# Work to be completed:
Return all lines in the data where the string "degrees" can be found.

# Exercise data:
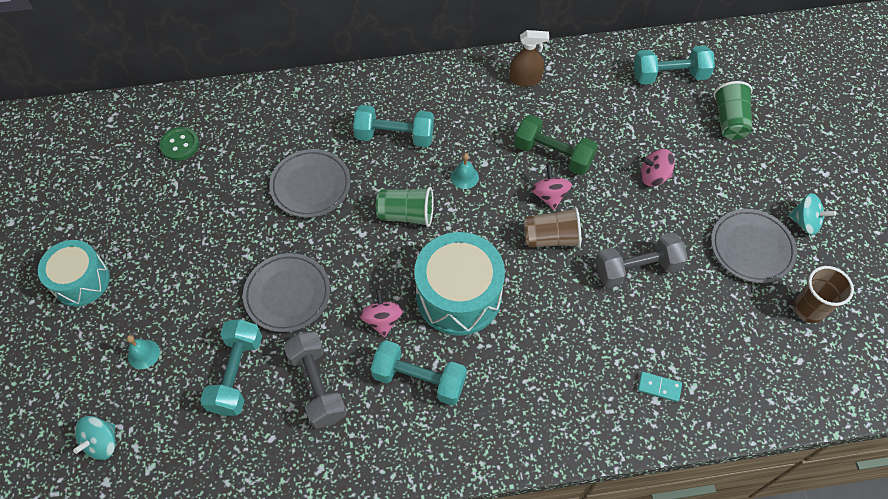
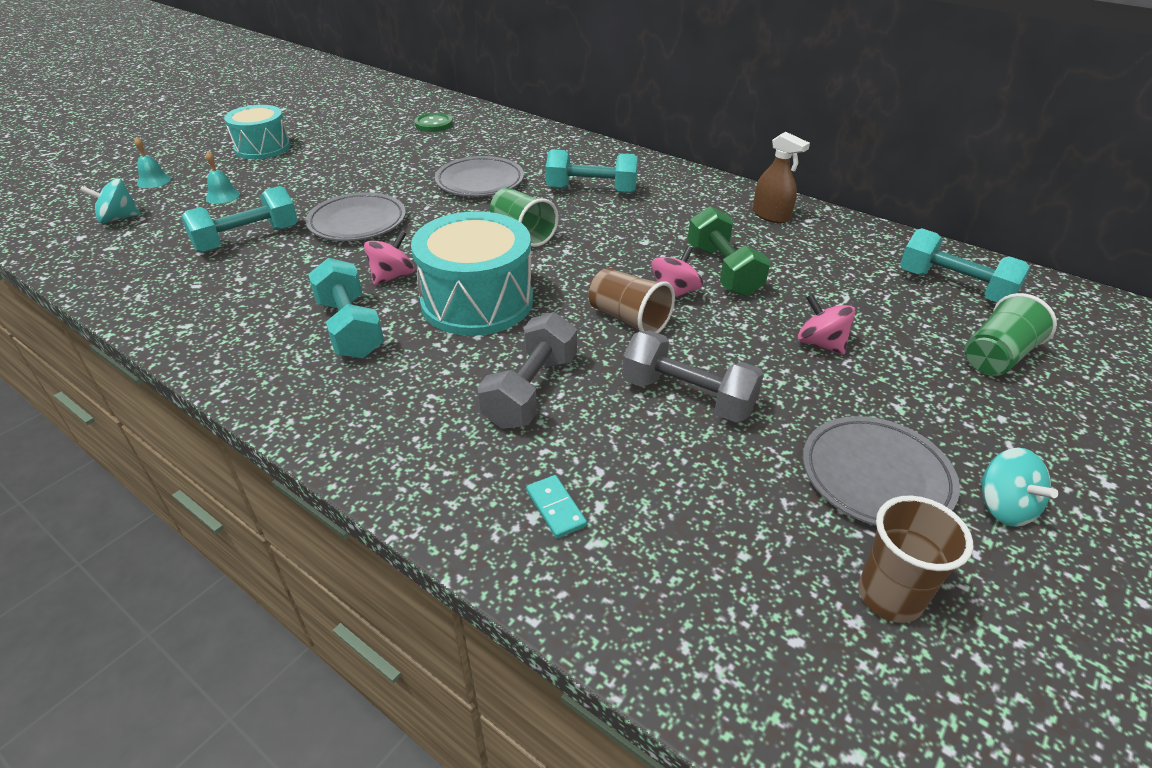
camera: 45 degrees right, 20 degrees down
grey dumbbell [283,331,347,428] -> grey dumbbell moved to [477,312,577,429]
turquoise dumbbell [353,105,434,147] -> turquoise dumbbell turned 45 degrees counterclockwise [546,149,638,193]
turquoise bell [451,153,479,189] -> turquoise bell moved to [134,137,171,188]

# Answer for this exercise:
camera: 45 degrees right, 20 degrees down
turquoise dumbbell [353,105,434,147] -> turquoise dumbbell turned 45 degrees counterclockwise [546,149,638,193]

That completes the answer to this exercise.